Aim of the exercise.
Note each line of the entries that includes "DGND". Then copy those lines.

Supplied records.
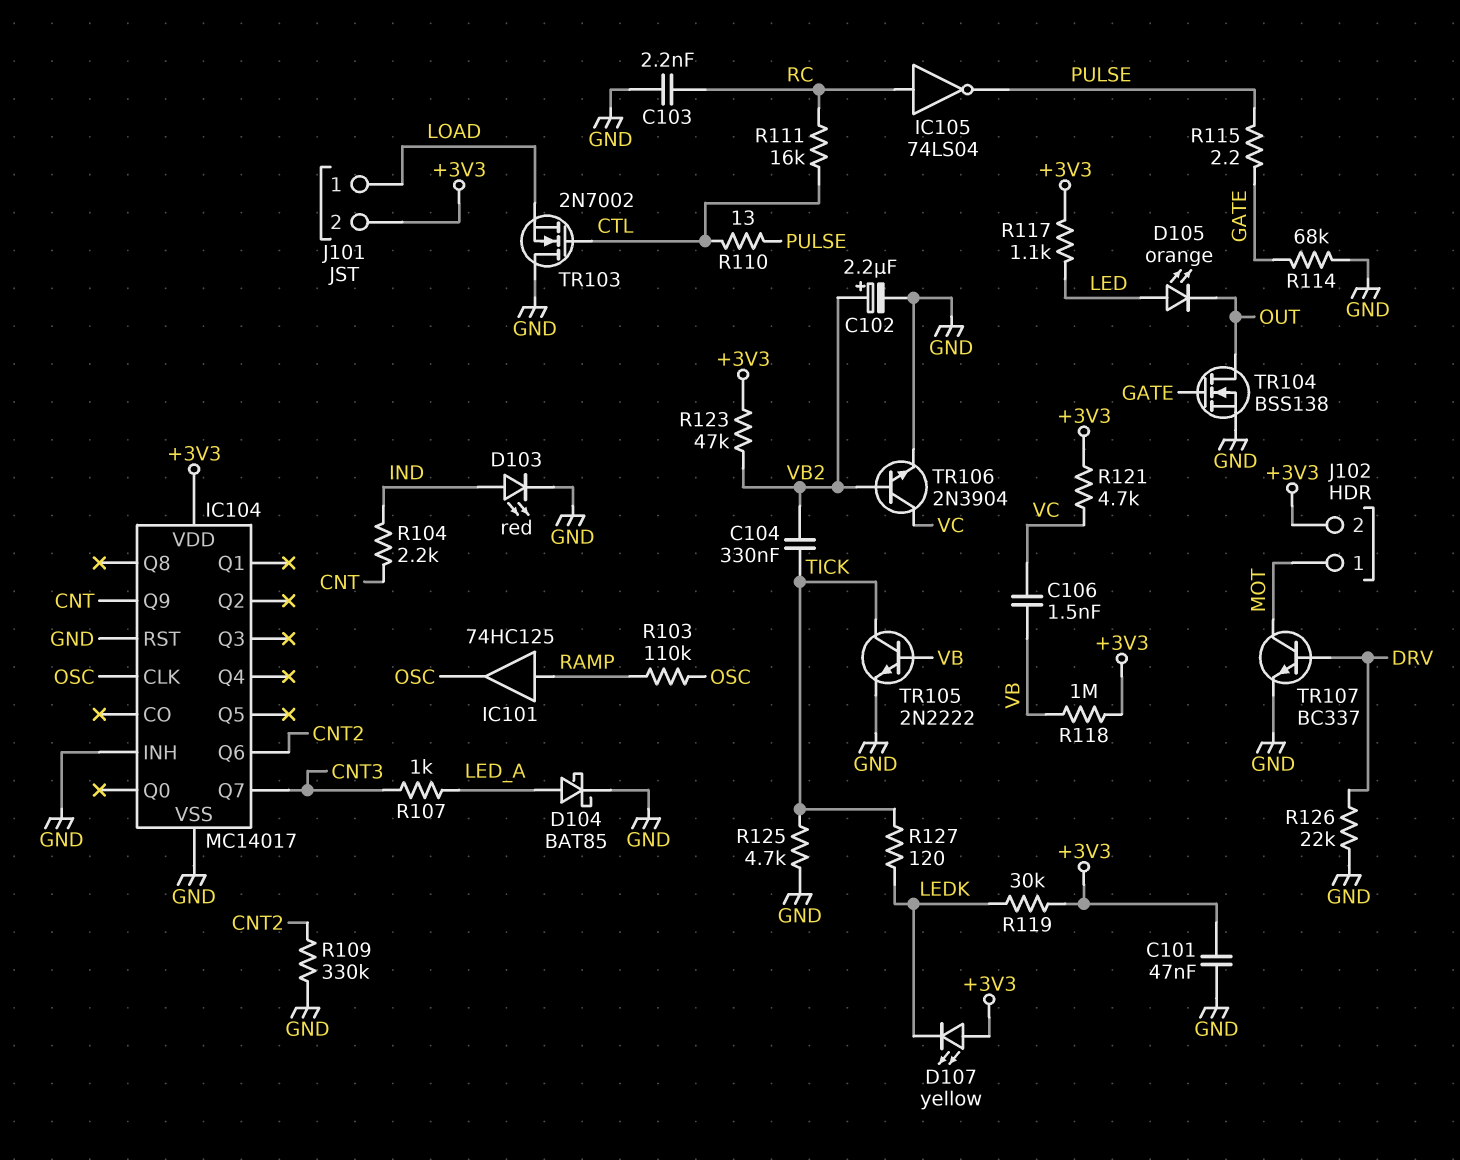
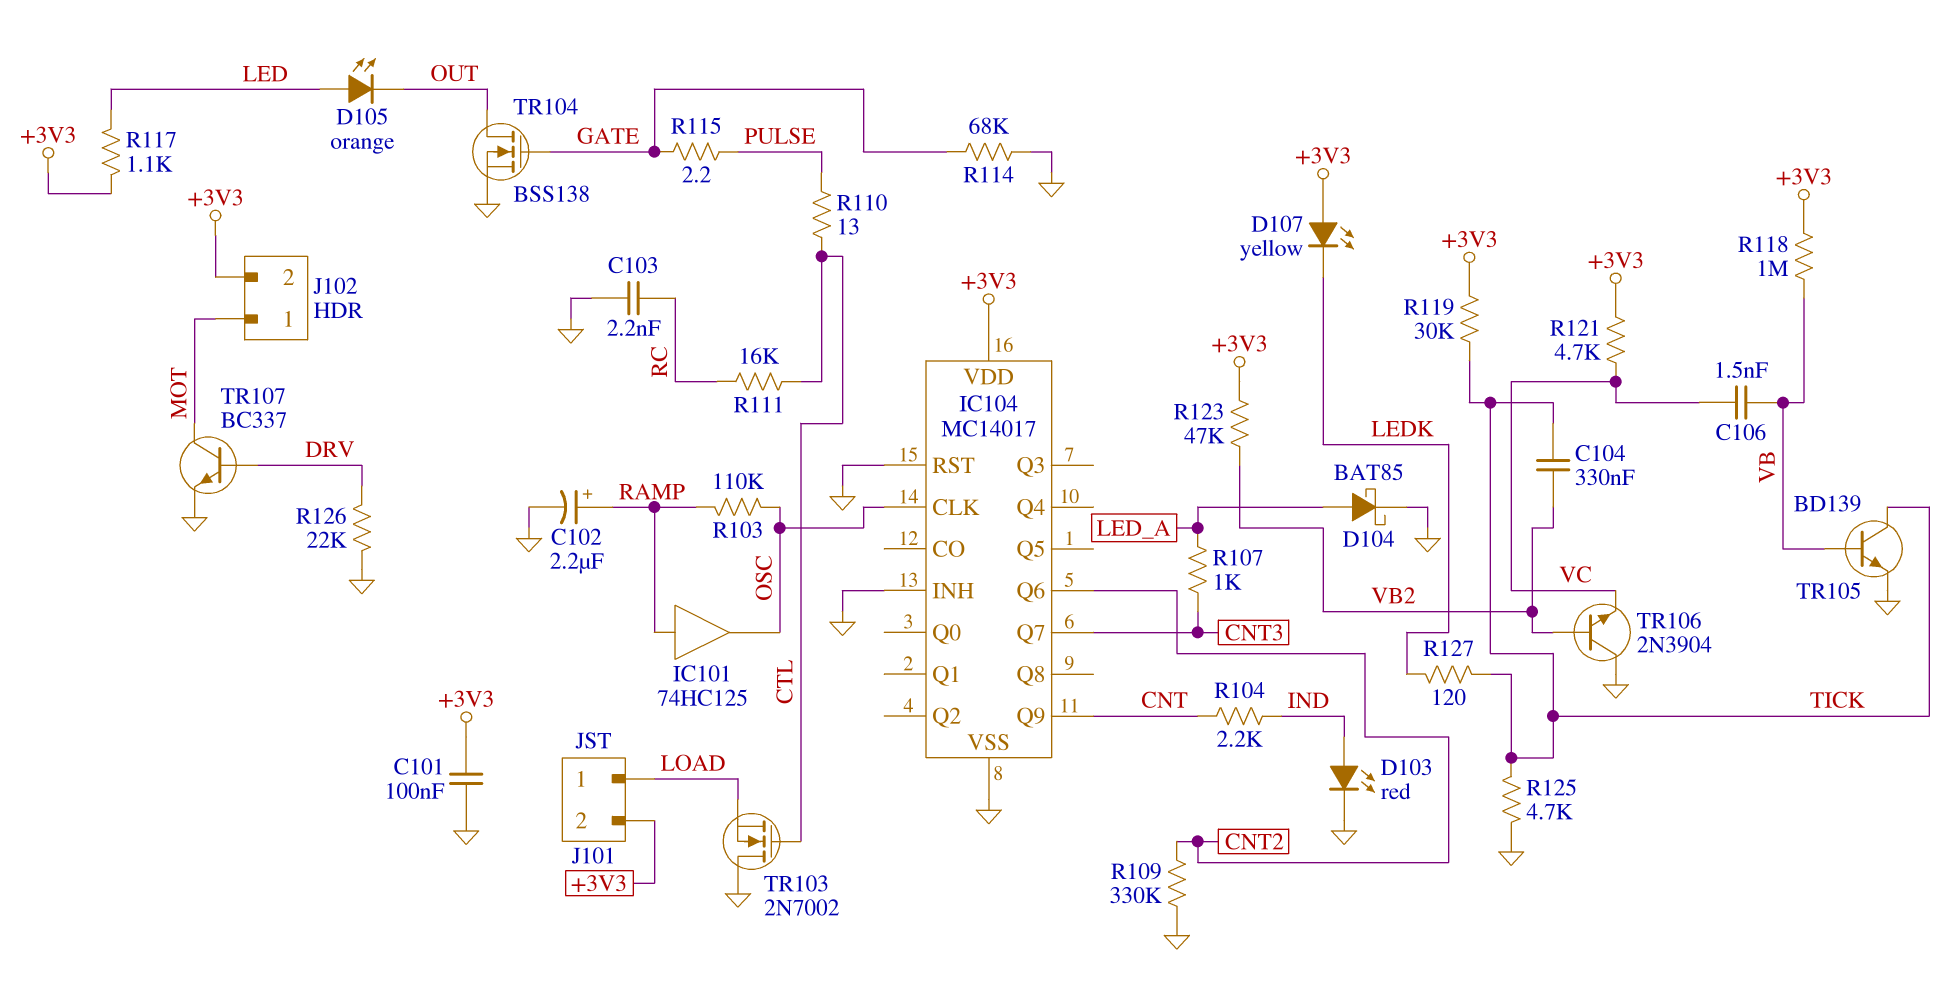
C101: 47nF (+3V3, GND) -> 100nF (+3V3, GND)
C102: 2.2uF (plus VB2, minus GND) -> 2.2uF (plus RAMP, minus GND)
IC105: NOT 74LS04 (in RC, out PULSE) -> none
R119: 30k (+3V3, LEDK) -> 30k (+3V3, TICK)
TR105: NPN 2N2222 (B VB, C TICK, E GND) -> NPN BD139 (B VB, C TICK, E GND)
TR106: NPN 2N3904 (B VB2, C VC, E GND) -> NPN 2N3904 (B VB2, C GND, E VC)

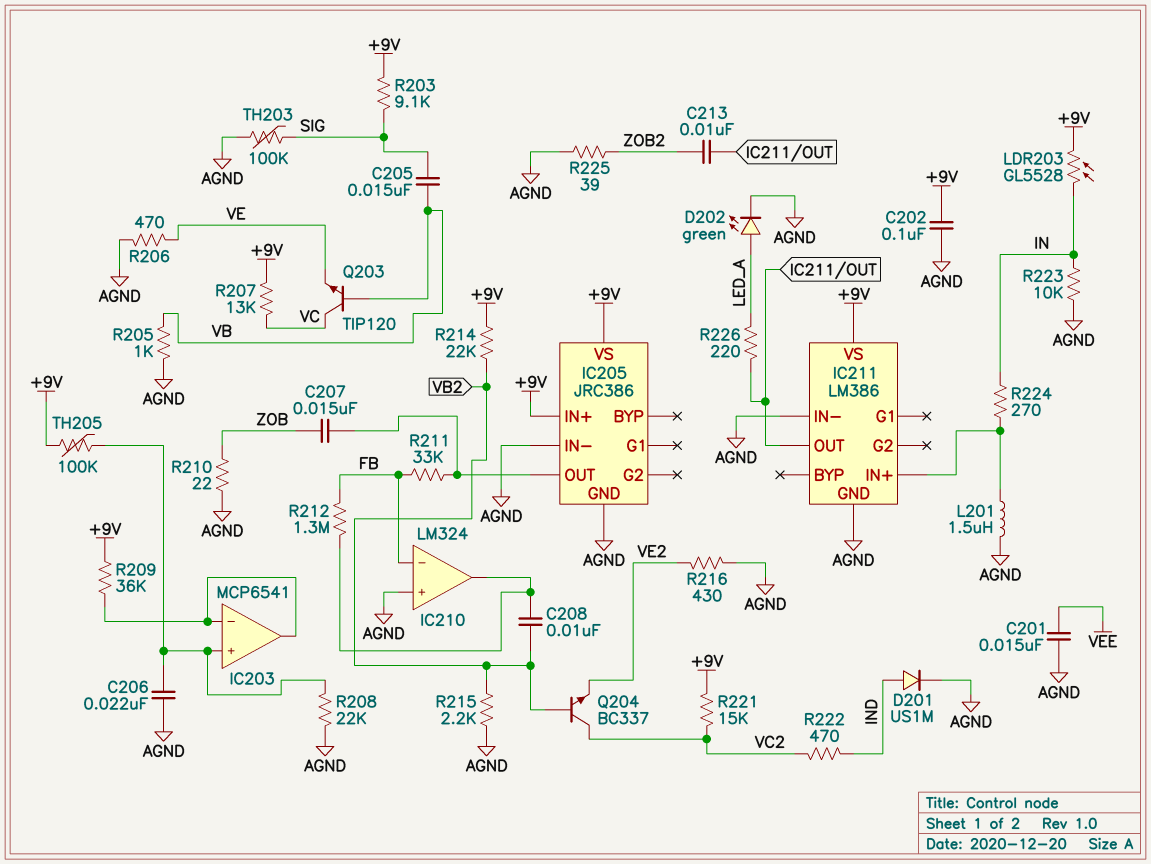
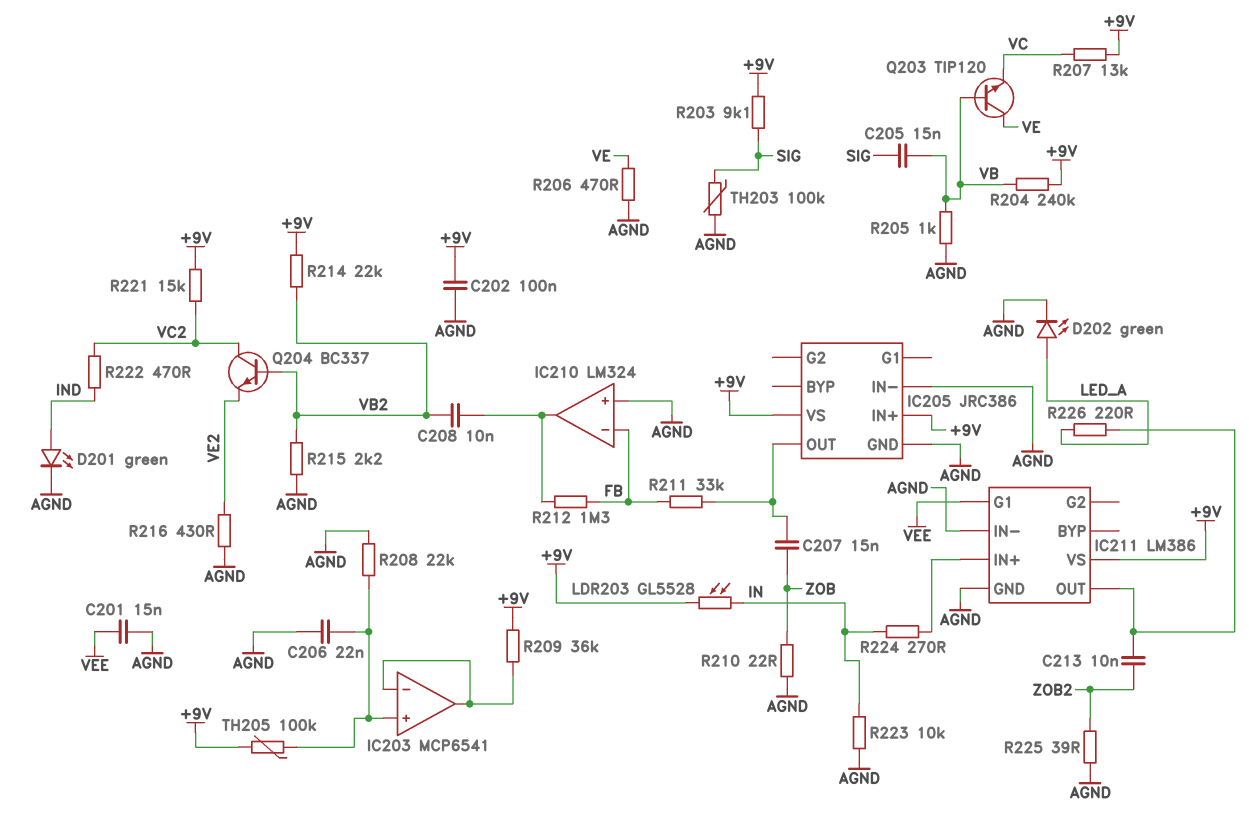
D201: diode US1M (A IND, K AGND) -> LED green (A IND, K AGND)
IC211 pin G1: none -> VEE
L201: 1.5uH (AGND, IC211/IN+) -> none
Q203: NPN TIP120 (B VB, C VC, E VE) -> NPN TIP120 (B VB, C VE, E VC)
R204: none -> 240k (+9V, VB)

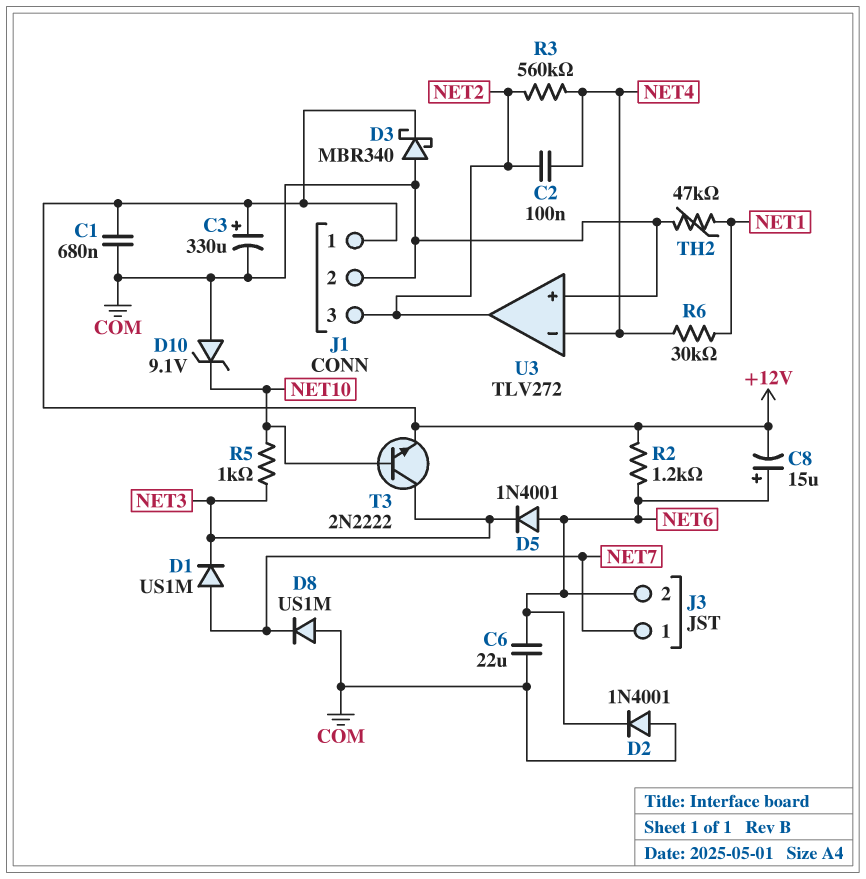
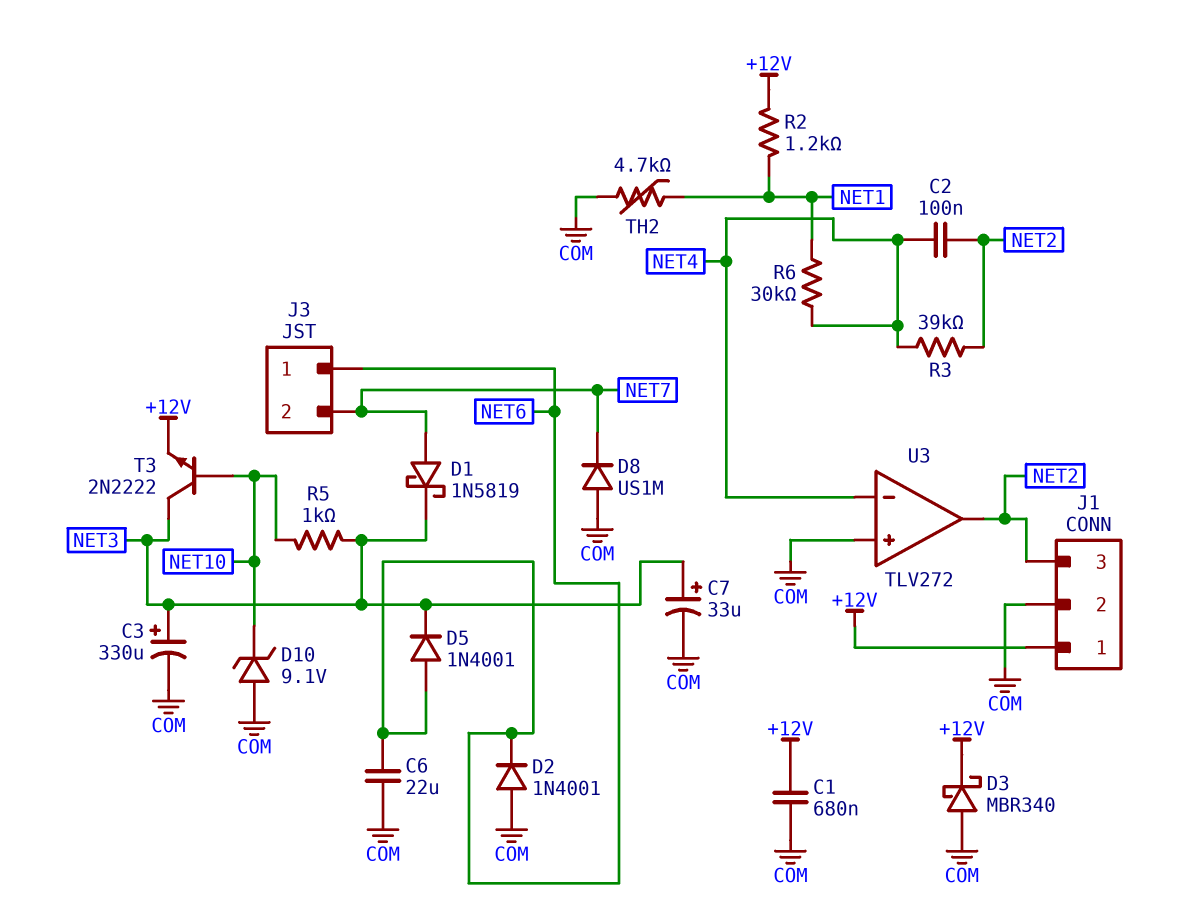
C3: 330uF (plus +12V, minus COM) -> 330uF (plus NET3, minus COM)
C7: none -> 33uF (plus NET3, minus COM)
C8: 15uF (plus NET6, minus +12V) -> none
D1: diode US1M (A NET7, K NET3) -> schottky 1N5819 (A NET7, K NET3)
J3 pin 1: NET7 -> NET6
J3 pin 2: NET6 -> NET7
R2: 1.2k (+12V, NET6) -> 1.2k (+12V, NET1)
R3: 560k (NET2, NET4) -> 39k (NET2, NET4)
TH2: 47k (COM, NET1) -> 4.7k (COM, NET1)

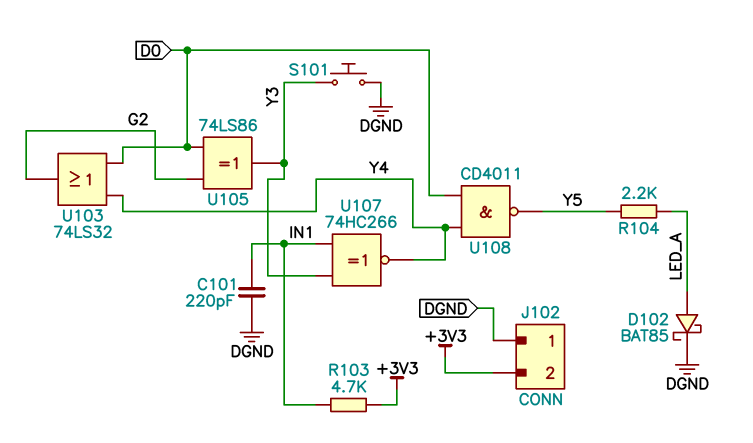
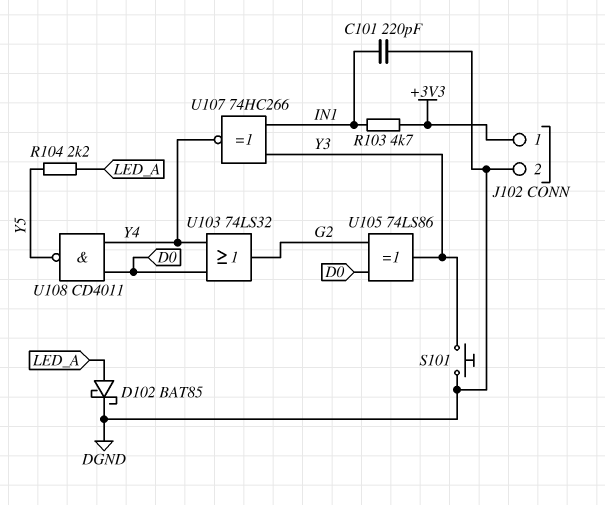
J102 pin 1: DGND -> +3V3
J102 pin 2: +3V3 -> DGND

Solution to this problem.
J102 pin 1: DGND -> +3V3
J102 pin 2: +3V3 -> DGND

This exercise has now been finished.